Below is a listing; print exactly its lines from the one containing "red bucket: 2 -> 4" down to the one containing "white plane: 1 -> 2", both inclusive, with every picture left out.

▶ PROVIDED MATERIAL:
BEGIN

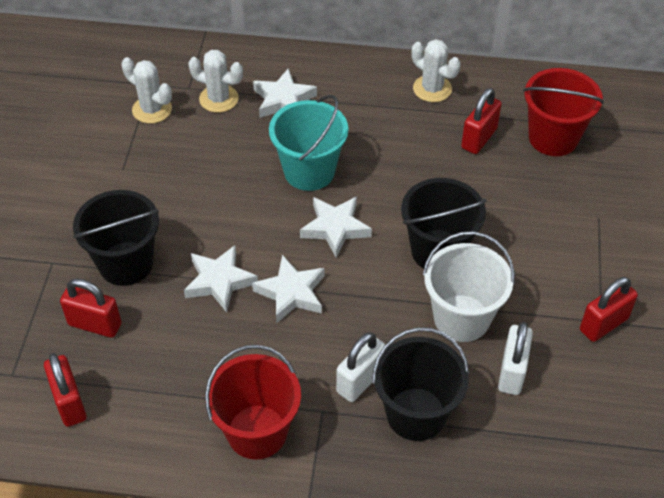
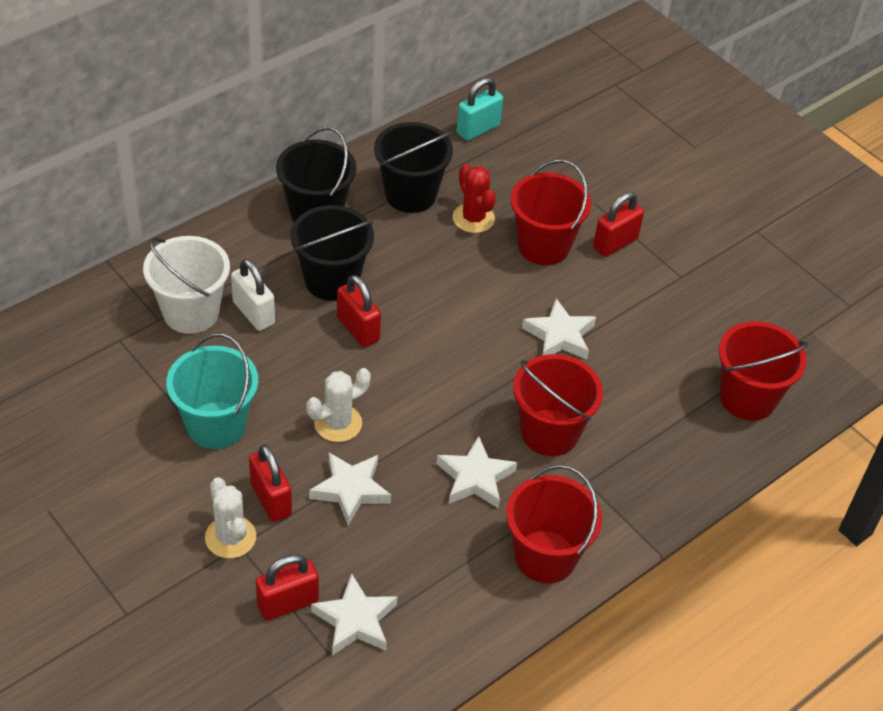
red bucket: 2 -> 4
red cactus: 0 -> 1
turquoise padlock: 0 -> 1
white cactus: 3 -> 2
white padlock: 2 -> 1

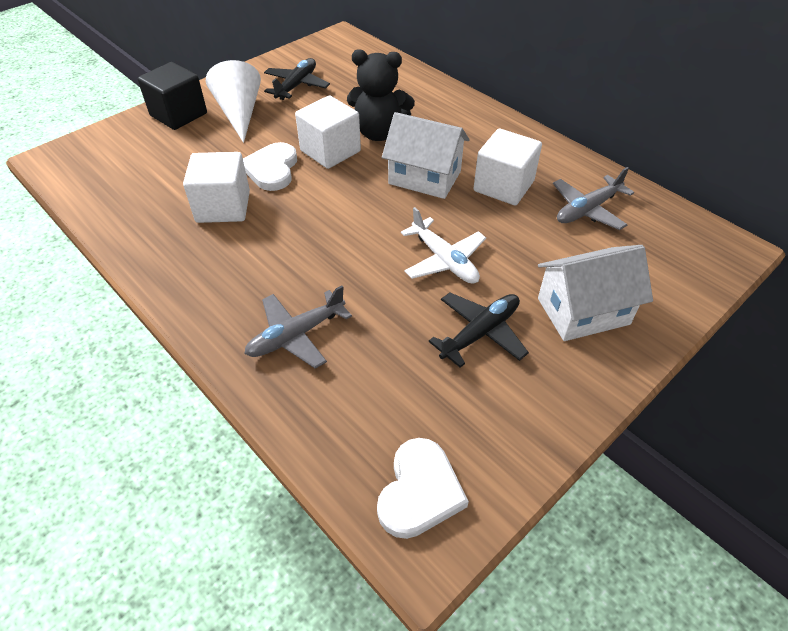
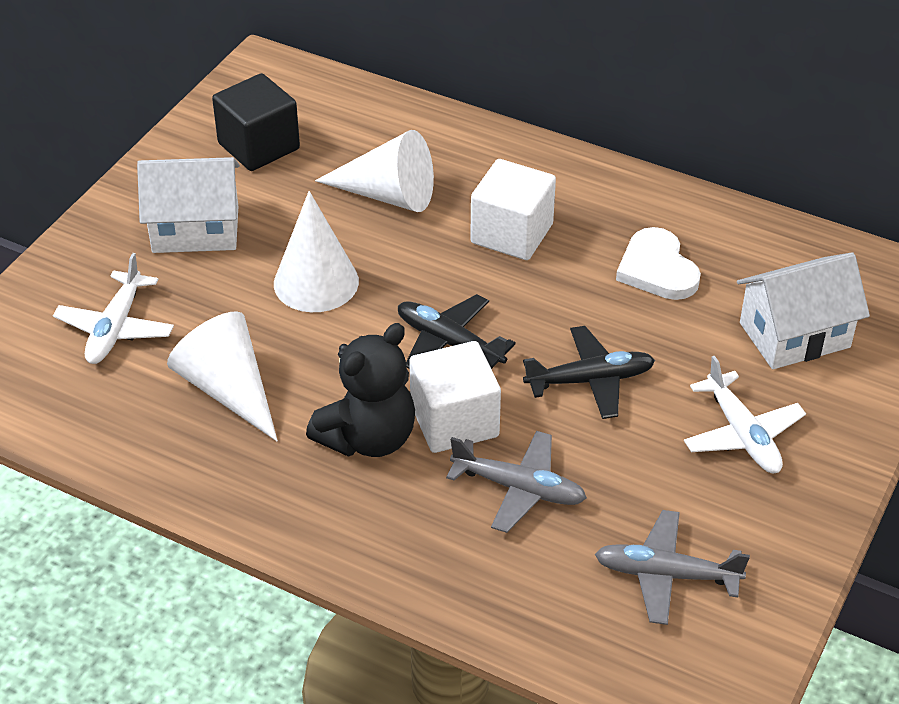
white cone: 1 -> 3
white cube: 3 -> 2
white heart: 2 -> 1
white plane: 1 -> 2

END
BEGIN

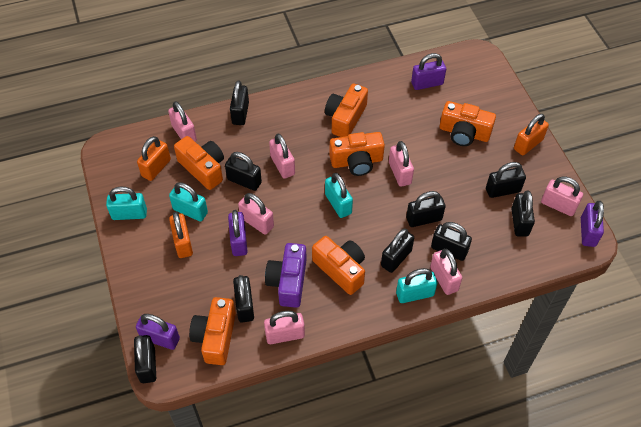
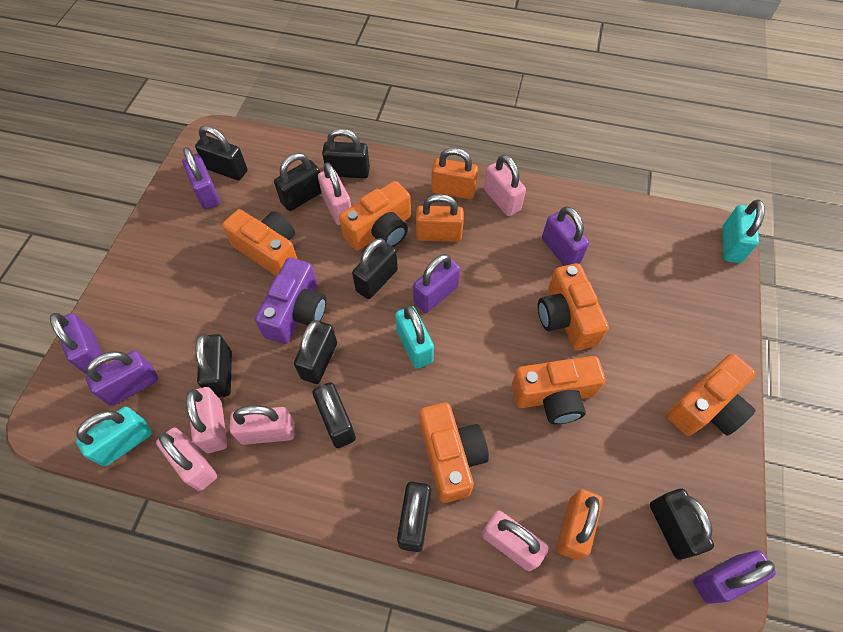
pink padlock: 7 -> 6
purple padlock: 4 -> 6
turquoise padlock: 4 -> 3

END
BEGIN

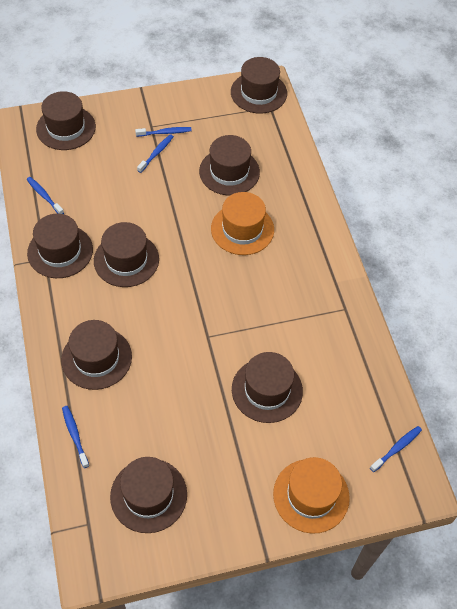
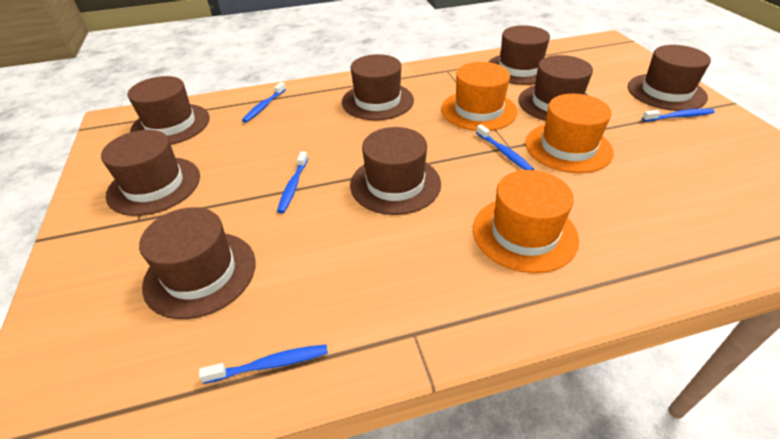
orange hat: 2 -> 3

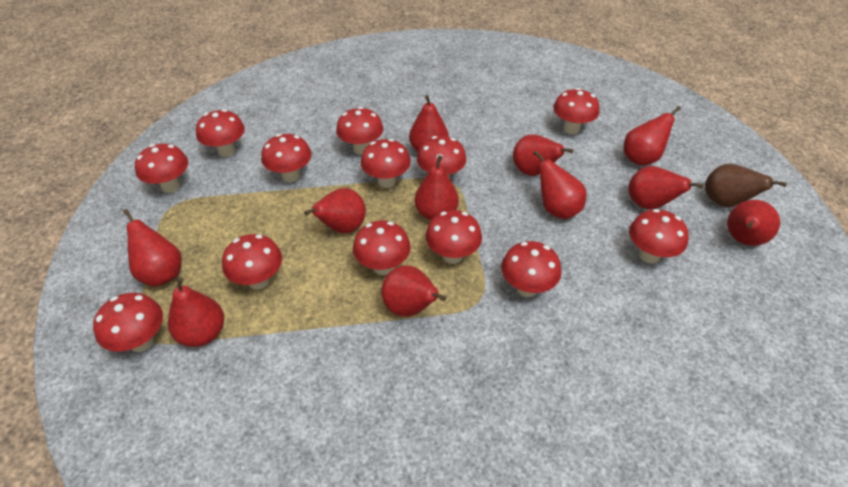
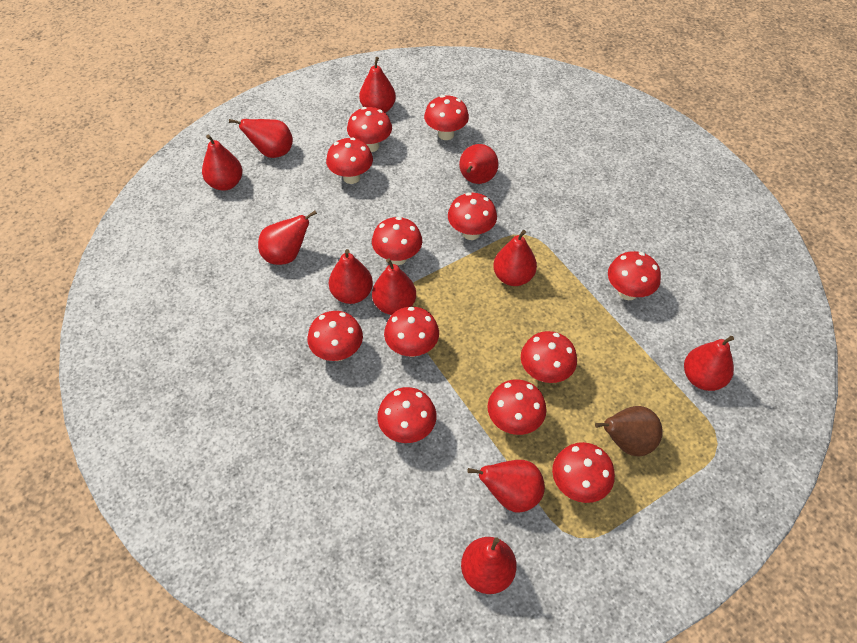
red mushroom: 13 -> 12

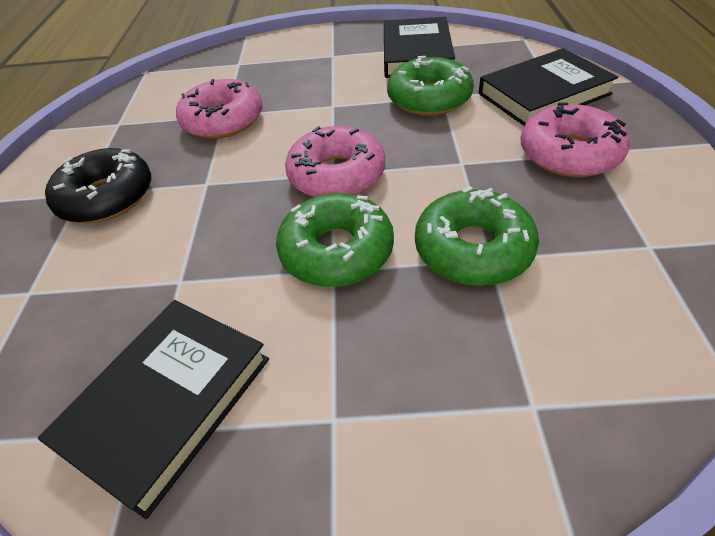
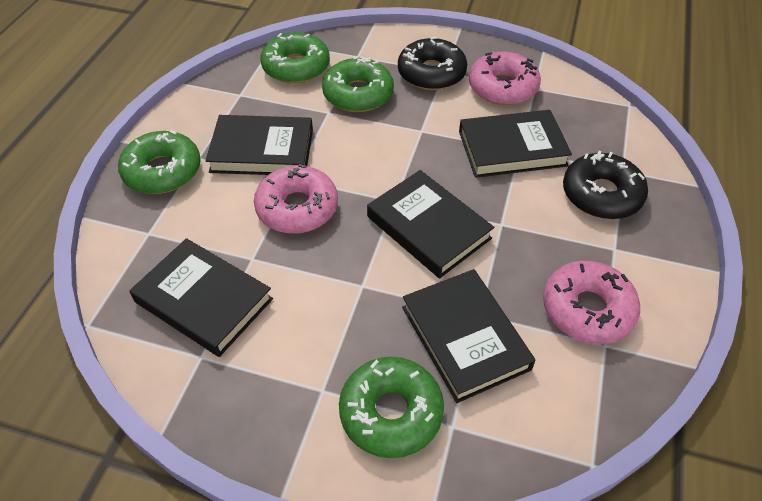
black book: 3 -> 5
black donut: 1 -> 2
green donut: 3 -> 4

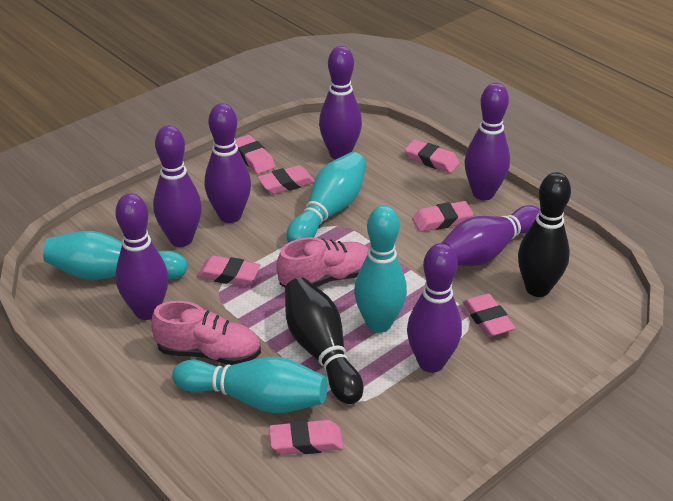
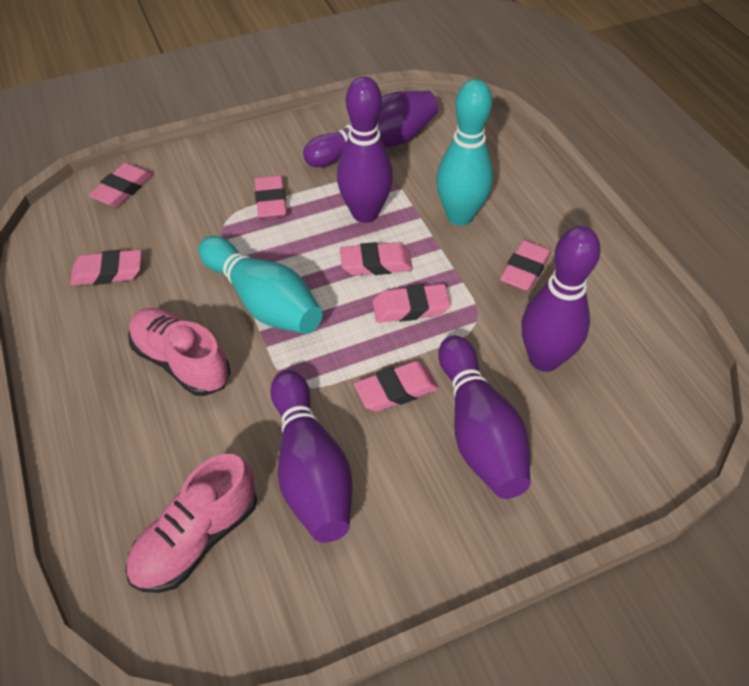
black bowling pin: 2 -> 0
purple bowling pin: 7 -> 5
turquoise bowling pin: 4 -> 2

END

▶ EXERCISE RESPONSE:
red bucket: 2 -> 4
red cactus: 0 -> 1
turquoise padlock: 0 -> 1
white cactus: 3 -> 2
white padlock: 2 -> 1

white cone: 1 -> 3
white cube: 3 -> 2
white heart: 2 -> 1
white plane: 1 -> 2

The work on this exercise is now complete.